__RECORDS TO PROCESS__:

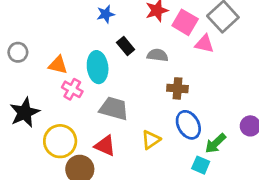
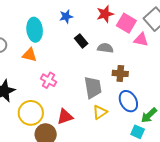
cyan ellipse: (98, 67) -> (35, 30), moved
pink cross: (72, 89) -> (49, 80), moved
gray trapezoid: (114, 108) -> (93, 87), moved, turned 65
red triangle: (105, 146) -> (65, 117), turned -42

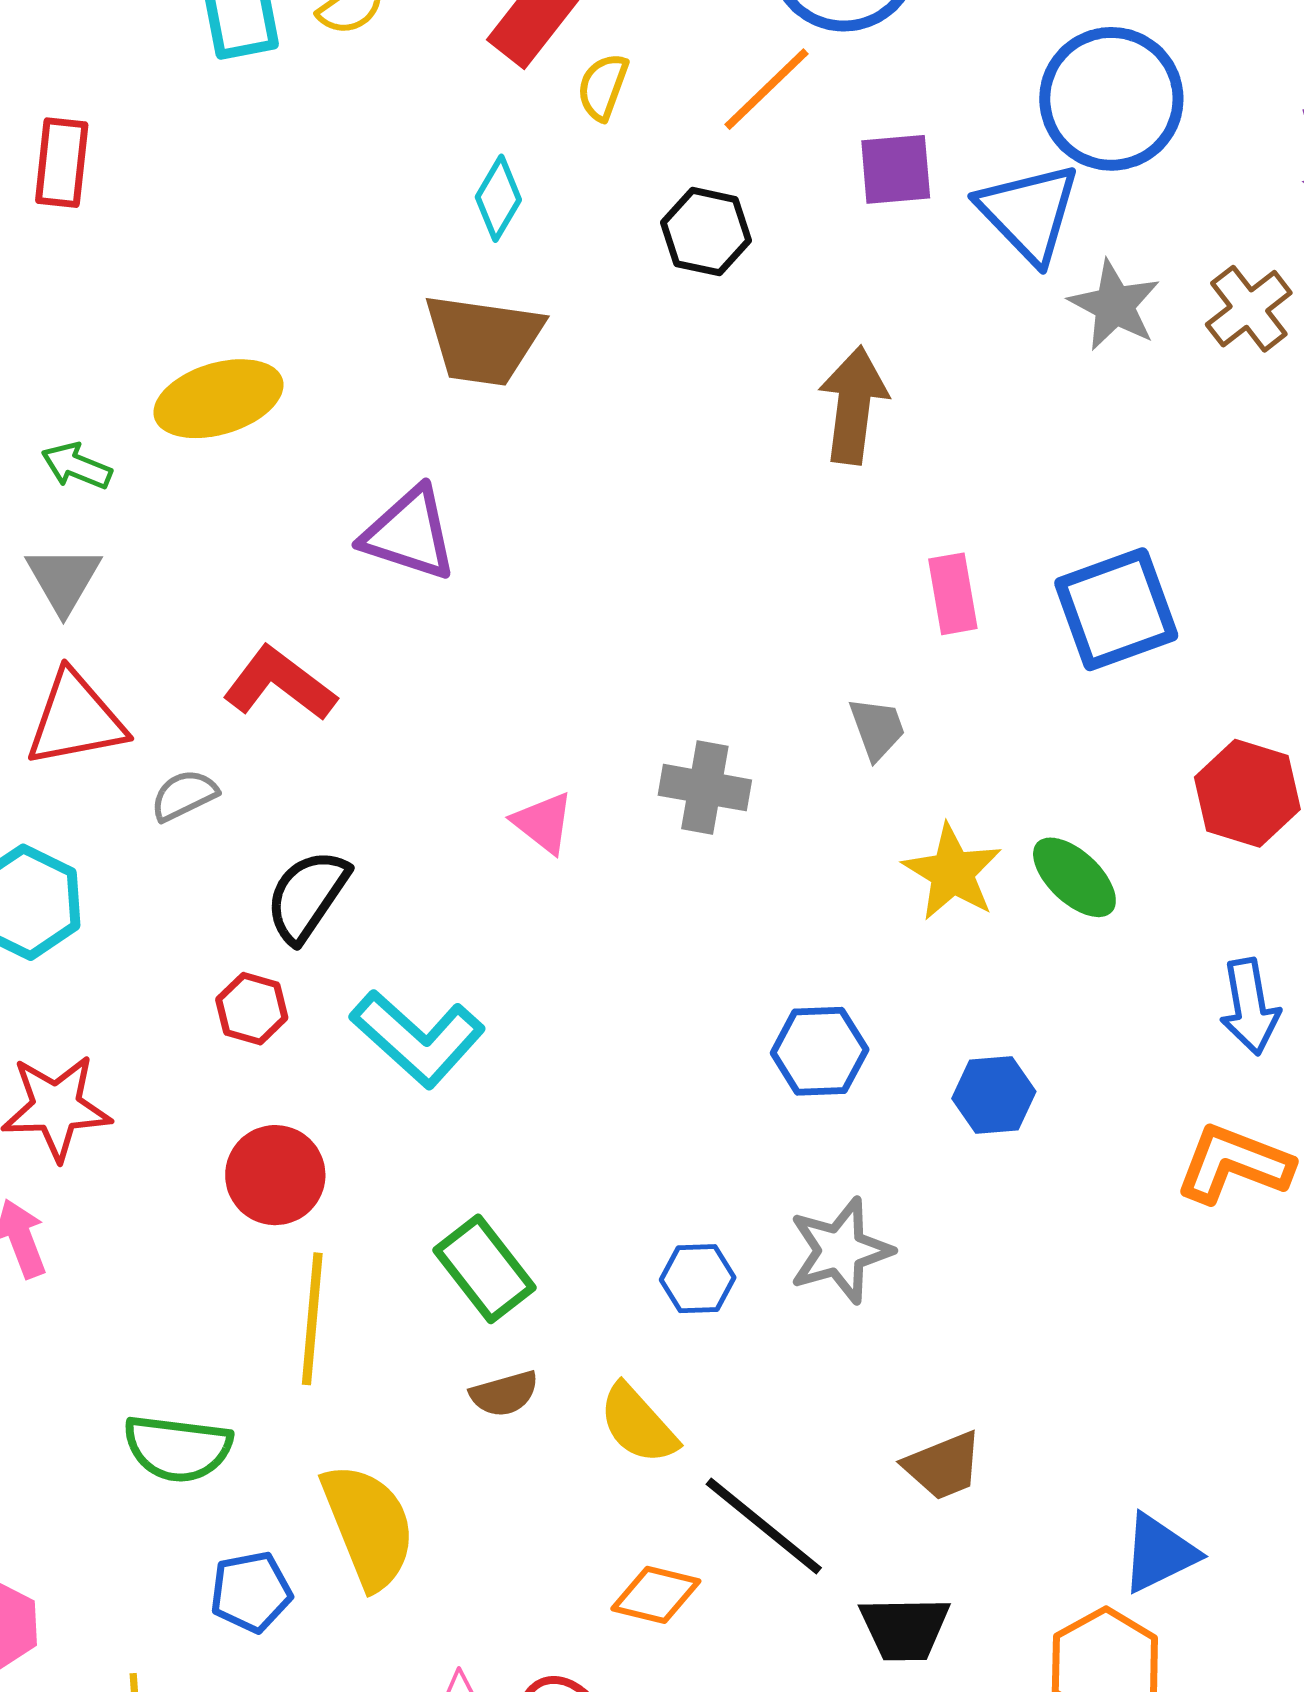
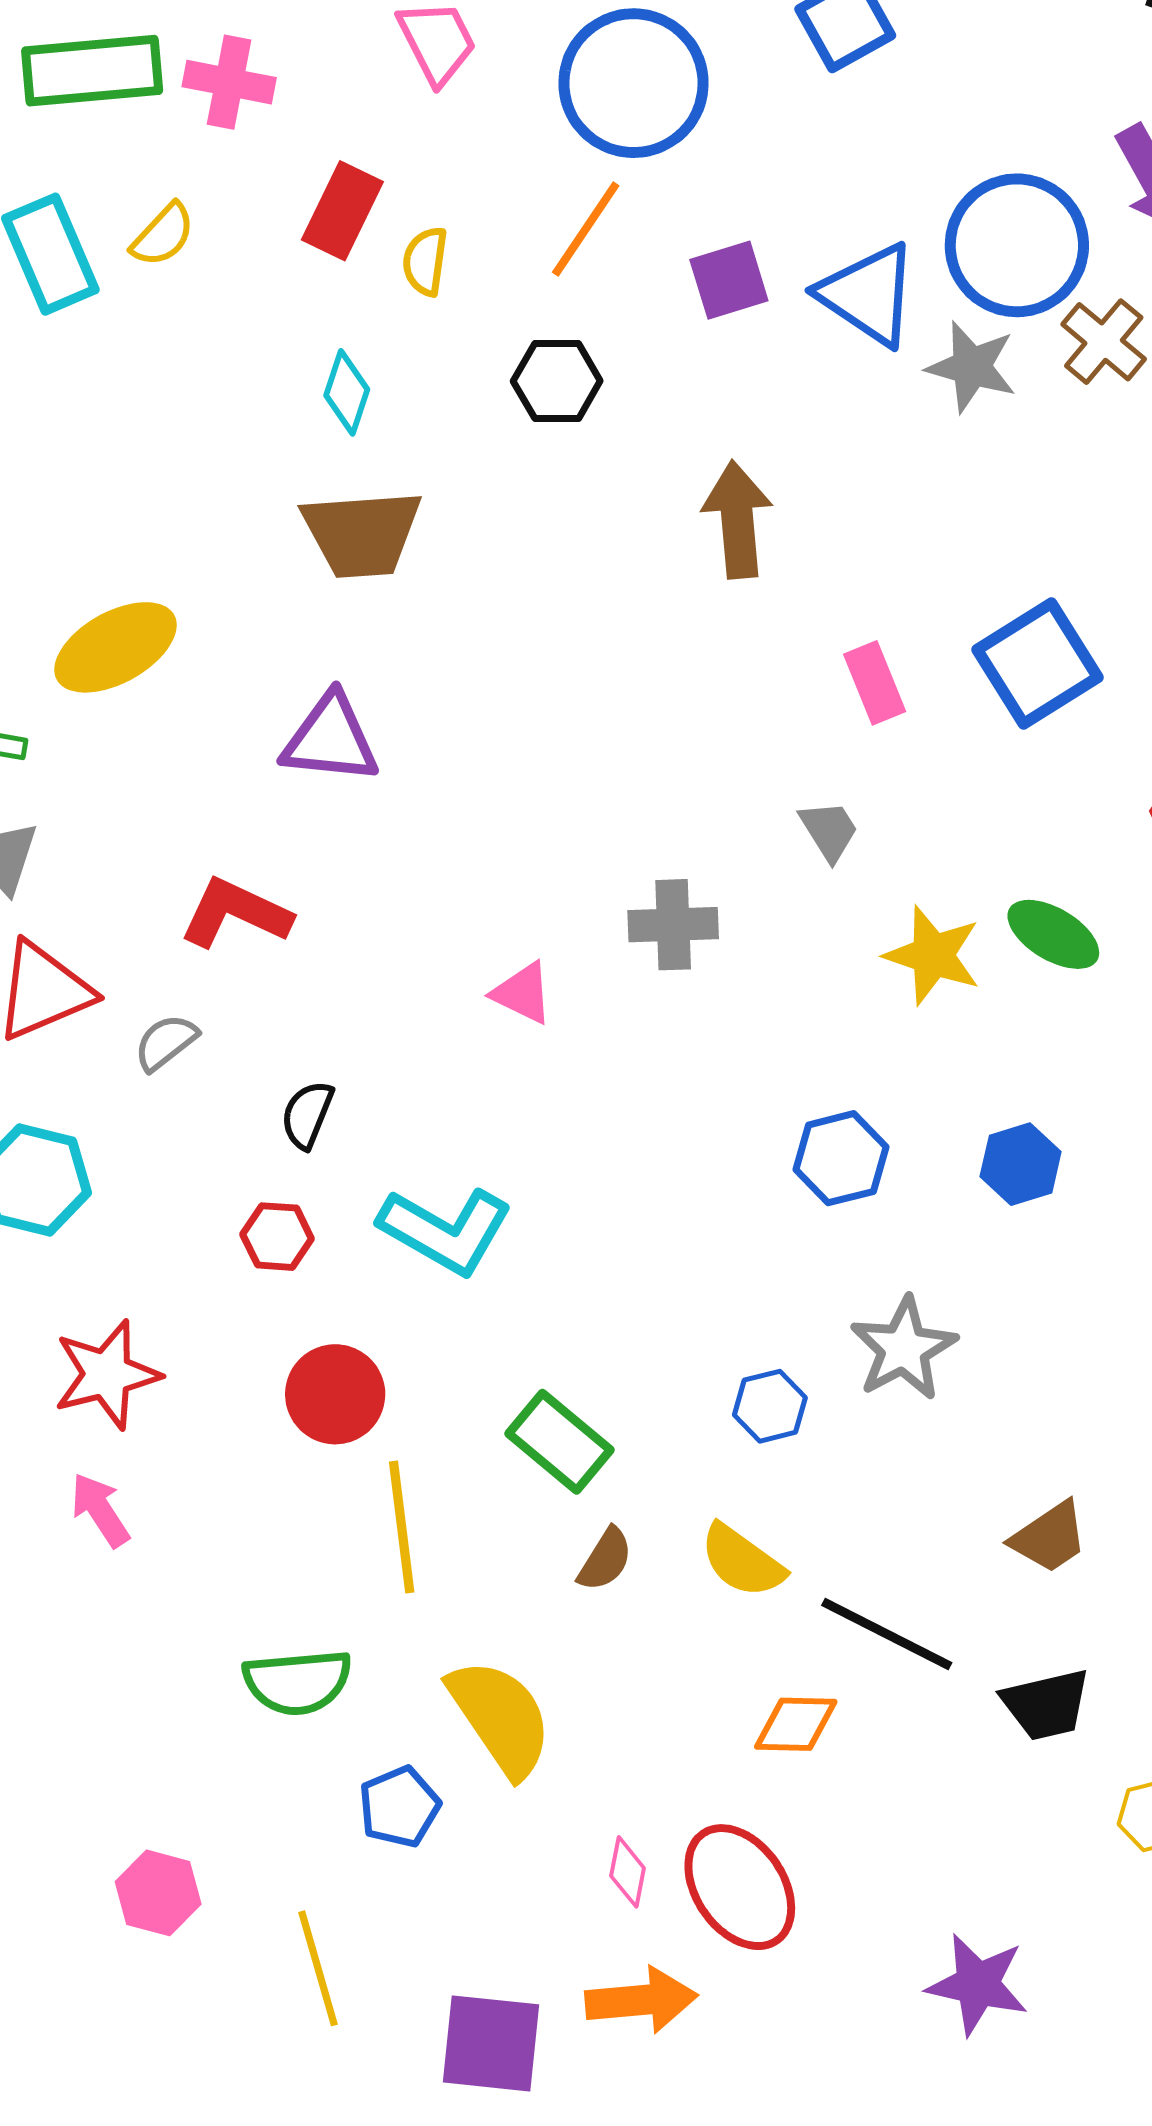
blue circle: (1111, 99) -> (1017, 245), moved
black semicircle: (307, 896) -> (307, 1115), size x0.7
brown semicircle: (504, 1394) -> (605, 1560), turned -30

__ACTIVITY__:
Reproduce exactly, with every picture left out, the lines from the one that contains "red triangle: (105, 146)" to the final line of the records above.

__RESULT FOR THIS EXERCISE__:
red triangle: (105, 146) -> (65, 117), turned -42

blue circle: (1111, 99) -> (1017, 245), moved
black semicircle: (307, 896) -> (307, 1115), size x0.7
brown semicircle: (504, 1394) -> (605, 1560), turned -30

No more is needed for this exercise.